## WORK INSTRUCTION
In the records below, find each line holding the word "yellow" and copy it.

────────

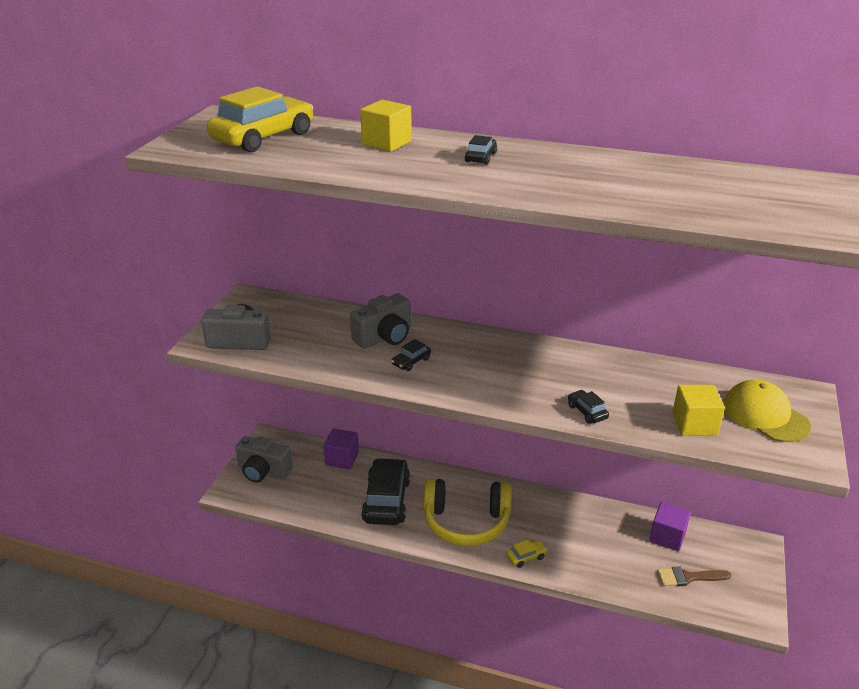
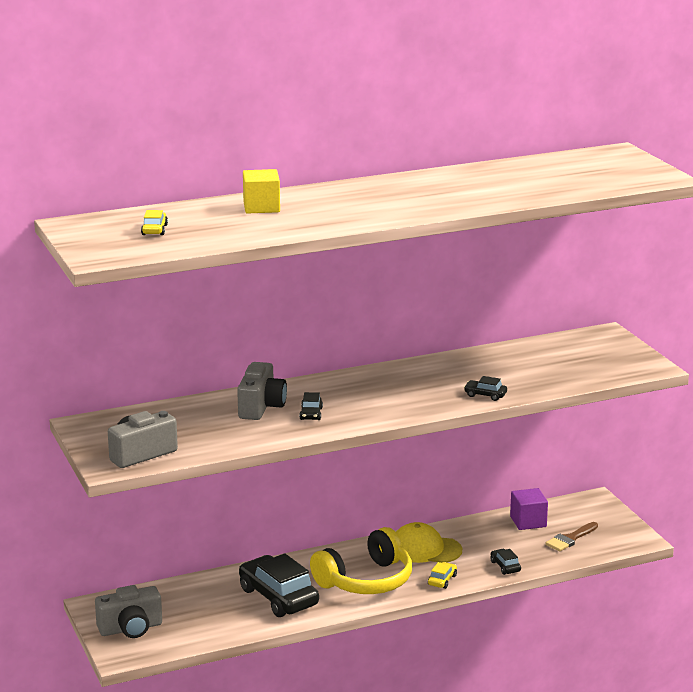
camera: 40 degrees left, 10 degrees down
yellow car [207,86,313,152] -> yellow car [141,210,168,235], size x0.43
purple cube [323,428,359,470] -> none
black car [465,135,497,165] -> black car moved to [490,549,521,575]
yellow cube [672,385,725,436] -> none
yellow cap [723,380,811,442] -> yellow cap moved to [396,522,462,563]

────────

## ANSWER TO THIS EXERCISE
yellow car [207,86,313,152] -> yellow car [141,210,168,235], size x0.43
yellow cube [672,385,725,436] -> none
yellow cap [723,380,811,442] -> yellow cap moved to [396,522,462,563]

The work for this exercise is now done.